(Data provided Opens)
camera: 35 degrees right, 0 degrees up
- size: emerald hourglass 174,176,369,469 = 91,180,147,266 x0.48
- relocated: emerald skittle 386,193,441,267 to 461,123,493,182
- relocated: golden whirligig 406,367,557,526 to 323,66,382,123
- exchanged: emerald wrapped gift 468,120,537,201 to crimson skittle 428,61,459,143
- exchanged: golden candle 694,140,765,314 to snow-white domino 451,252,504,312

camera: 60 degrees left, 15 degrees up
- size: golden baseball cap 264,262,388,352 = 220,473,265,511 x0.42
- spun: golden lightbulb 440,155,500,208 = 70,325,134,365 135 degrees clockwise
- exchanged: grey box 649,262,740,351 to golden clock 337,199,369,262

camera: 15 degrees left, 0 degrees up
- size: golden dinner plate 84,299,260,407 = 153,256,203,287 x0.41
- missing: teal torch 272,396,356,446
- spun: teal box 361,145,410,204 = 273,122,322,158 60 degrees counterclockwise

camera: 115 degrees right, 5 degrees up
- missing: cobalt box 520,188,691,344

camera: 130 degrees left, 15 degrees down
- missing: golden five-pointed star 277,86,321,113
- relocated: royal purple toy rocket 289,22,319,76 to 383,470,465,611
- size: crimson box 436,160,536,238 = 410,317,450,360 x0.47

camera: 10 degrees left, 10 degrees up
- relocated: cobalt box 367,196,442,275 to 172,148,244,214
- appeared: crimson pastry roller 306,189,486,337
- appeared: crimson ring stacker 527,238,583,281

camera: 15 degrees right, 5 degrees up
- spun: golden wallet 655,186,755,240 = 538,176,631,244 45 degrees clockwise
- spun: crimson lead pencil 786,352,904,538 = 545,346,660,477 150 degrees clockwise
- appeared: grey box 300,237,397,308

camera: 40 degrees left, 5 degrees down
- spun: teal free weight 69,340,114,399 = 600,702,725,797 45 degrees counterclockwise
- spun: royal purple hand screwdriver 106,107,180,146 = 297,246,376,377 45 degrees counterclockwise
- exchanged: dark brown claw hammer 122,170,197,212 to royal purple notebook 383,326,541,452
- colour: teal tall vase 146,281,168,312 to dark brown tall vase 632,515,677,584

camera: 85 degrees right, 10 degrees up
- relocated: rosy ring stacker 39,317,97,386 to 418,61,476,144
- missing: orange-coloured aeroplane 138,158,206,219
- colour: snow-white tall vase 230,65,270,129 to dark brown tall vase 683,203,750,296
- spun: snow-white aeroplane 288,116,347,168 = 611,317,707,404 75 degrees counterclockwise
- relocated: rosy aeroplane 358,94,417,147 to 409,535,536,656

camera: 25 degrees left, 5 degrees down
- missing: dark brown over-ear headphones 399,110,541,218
(Data provided Closes)
__Your task__:
Give back every line above, unchanged.

__Written response__:
camera: 35 degrees right, 0 degrees up
- size: emerald hourglass 174,176,369,469 = 91,180,147,266 x0.48
- relocated: emerald skittle 386,193,441,267 to 461,123,493,182
- relocated: golden whirligig 406,367,557,526 to 323,66,382,123
- exchanged: emerald wrapped gift 468,120,537,201 to crimson skittle 428,61,459,143
- exchanged: golden candle 694,140,765,314 to snow-white domino 451,252,504,312

camera: 60 degrees left, 15 degrees up
- size: golden baseball cap 264,262,388,352 = 220,473,265,511 x0.42
- spun: golden lightbulb 440,155,500,208 = 70,325,134,365 135 degrees clockwise
- exchanged: grey box 649,262,740,351 to golden clock 337,199,369,262

camera: 15 degrees left, 0 degrees up
- size: golden dinner plate 84,299,260,407 = 153,256,203,287 x0.41
- missing: teal torch 272,396,356,446
- spun: teal box 361,145,410,204 = 273,122,322,158 60 degrees counterclockwise

camera: 115 degrees right, 5 degrees up
- missing: cobalt box 520,188,691,344

camera: 130 degrees left, 15 degrees down
- missing: golden five-pointed star 277,86,321,113
- relocated: royal purple toy rocket 289,22,319,76 to 383,470,465,611
- size: crimson box 436,160,536,238 = 410,317,450,360 x0.47

camera: 10 degrees left, 10 degrees up
- relocated: cobalt box 367,196,442,275 to 172,148,244,214
- appeared: crimson pastry roller 306,189,486,337
- appeared: crimson ring stacker 527,238,583,281

camera: 15 degrees right, 5 degrees up
- spun: golden wallet 655,186,755,240 = 538,176,631,244 45 degrees clockwise
- spun: crimson lead pencil 786,352,904,538 = 545,346,660,477 150 degrees clockwise
- appeared: grey box 300,237,397,308

camera: 40 degrees left, 5 degrees down
- spun: teal free weight 69,340,114,399 = 600,702,725,797 45 degrees counterclockwise
- spun: royal purple hand screwdriver 106,107,180,146 = 297,246,376,377 45 degrees counterclockwise
- exchanged: dark brown claw hammer 122,170,197,212 to royal purple notebook 383,326,541,452
- colour: teal tall vase 146,281,168,312 to dark brown tall vase 632,515,677,584

camera: 85 degrees right, 10 degrees up
- relocated: rosy ring stacker 39,317,97,386 to 418,61,476,144
- missing: orange-coloured aeroplane 138,158,206,219
- colour: snow-white tall vase 230,65,270,129 to dark brown tall vase 683,203,750,296
- spun: snow-white aeroplane 288,116,347,168 = 611,317,707,404 75 degrees counterclockwise
- relocated: rosy aeroplane 358,94,417,147 to 409,535,536,656

camera: 25 degrees left, 5 degrees down
- missing: dark brown over-ear headphones 399,110,541,218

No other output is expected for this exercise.